Required work:
Using the entries below, output exactly the line containing "orange screwdriver [644,107,697,160]" and all lines that follow it to the end.

Data for the task:
<<<<
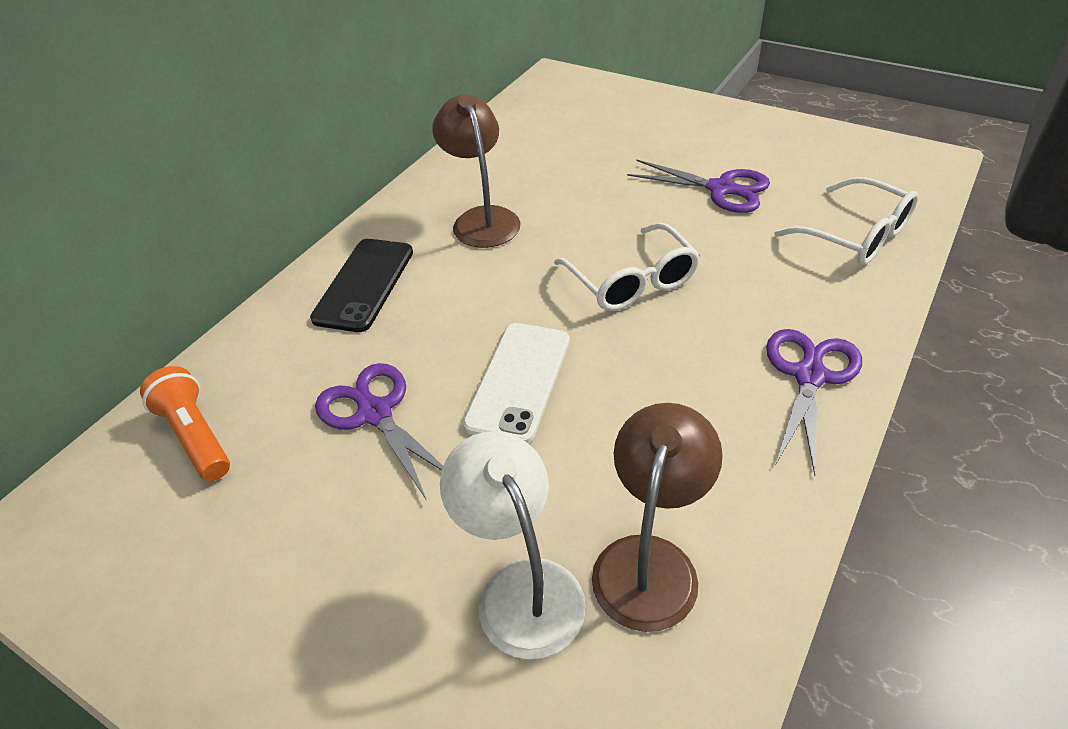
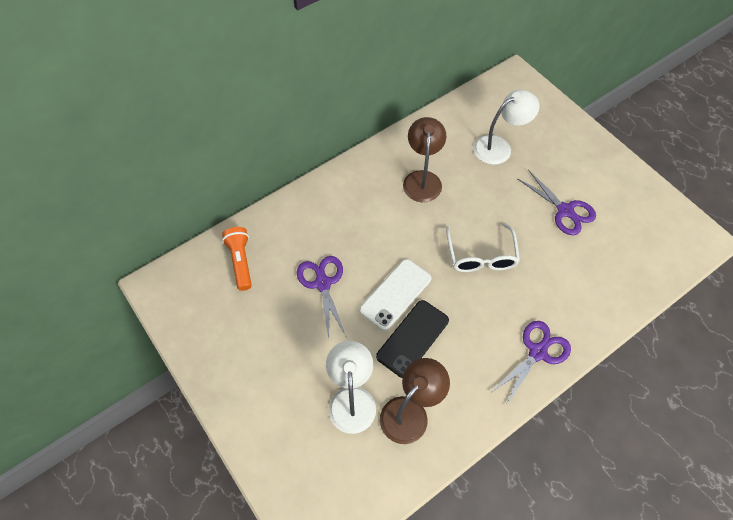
camera: 20 degrees right, 15 degrees up
black phone [310,239,413,332] -> black phone moved to [376,300,449,378]
white glasses [774,177,918,265] -> none
none -> white lamp [473,89,540,165]

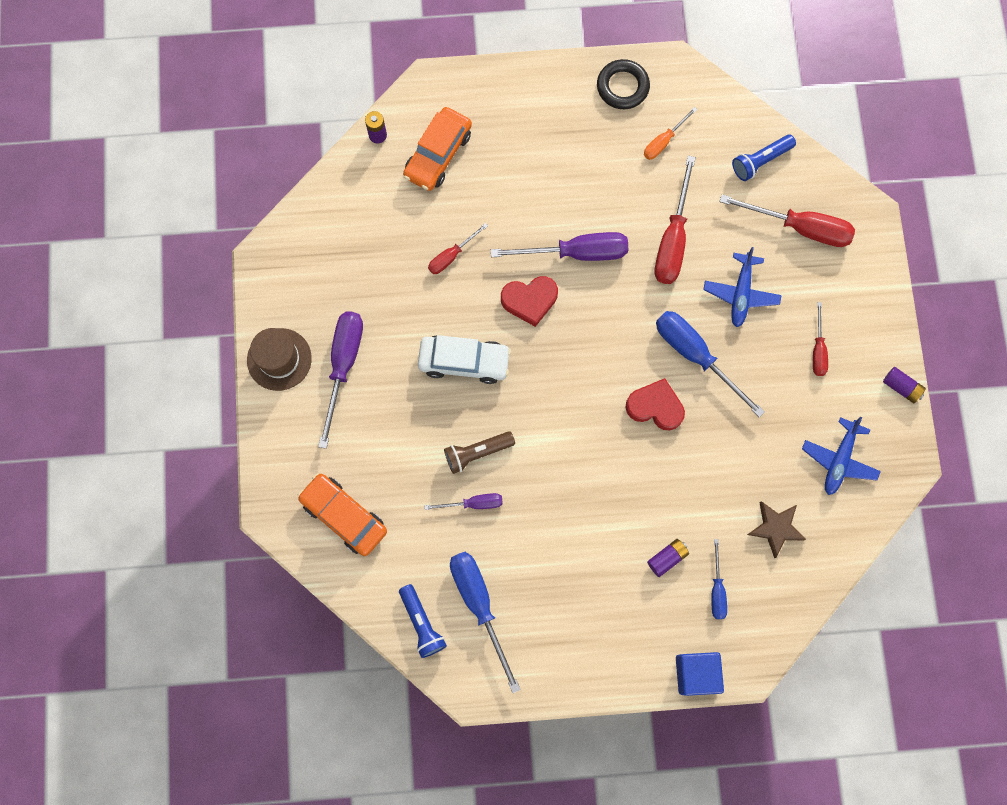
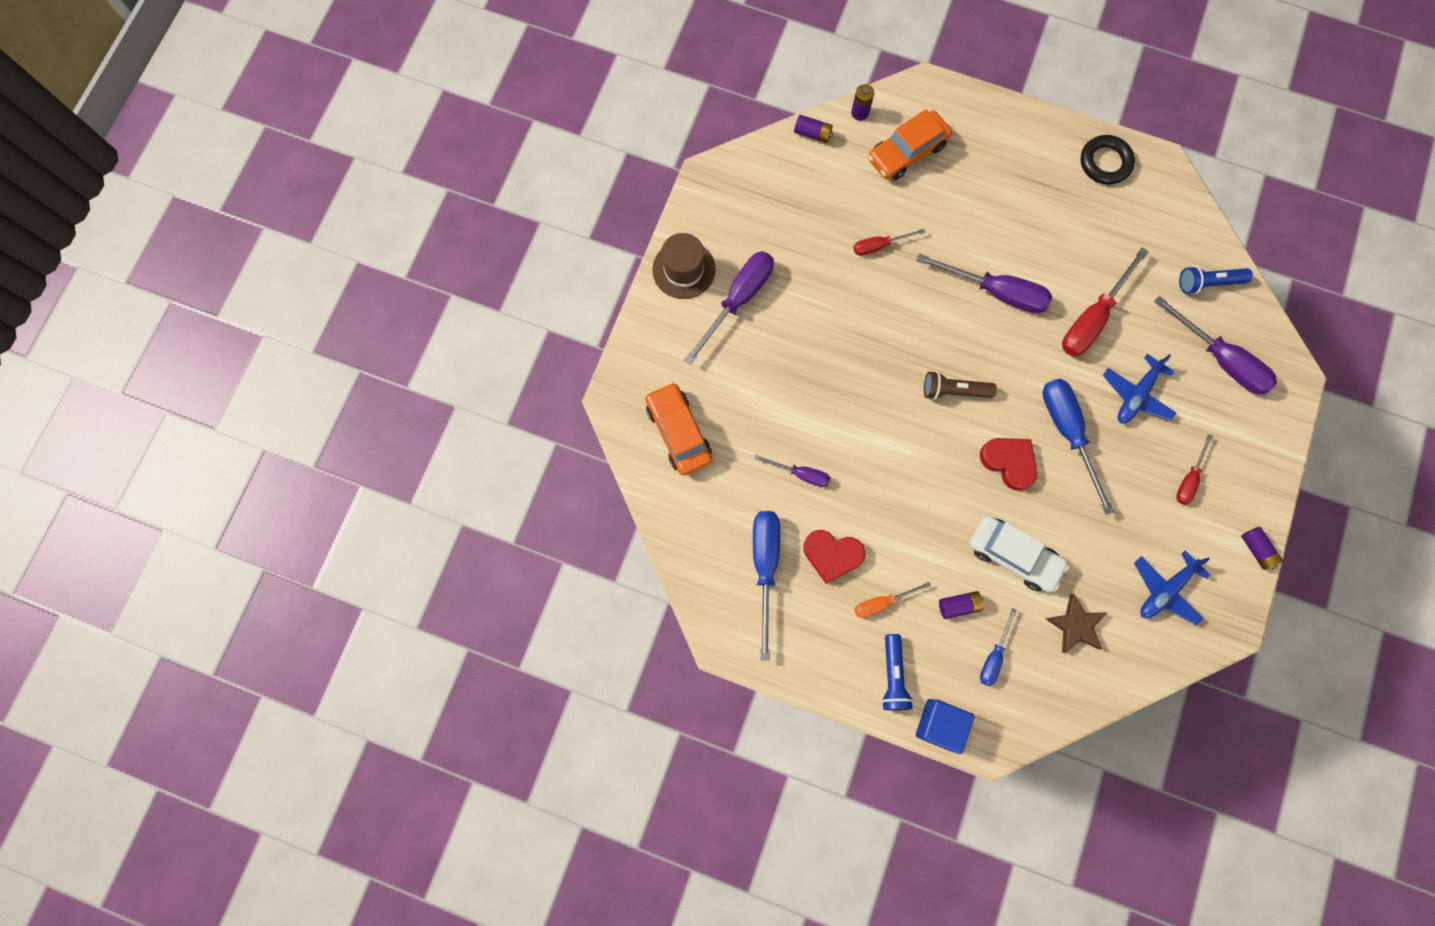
camera: 25 degrees right, 0 degrees up
blue flashlight [399,584,447,658] -> blue flashlight moved to [882,634,913,710]
white car [418,335,511,384] -> white car moved to [969,516,1069,592]
brown flashlight [444,431,515,474] -> brown flashlight moved to [924,371,997,400]
red heart [501,276,558,327] -> red heart moved to [803,530,865,584]
orange screwdriver [644,107,697,160] -> orange screwdriver moved to [854,582,931,618]
red screwdriver [720,195,855,247] -> purple screwdriver [1154,296,1277,395]
none -> purple battery [794,115,833,143]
>>>>
Solution to this task:
orange screwdriver [644,107,697,160] -> orange screwdriver moved to [854,582,931,618]
red screwdriver [720,195,855,247] -> purple screwdriver [1154,296,1277,395]
none -> purple battery [794,115,833,143]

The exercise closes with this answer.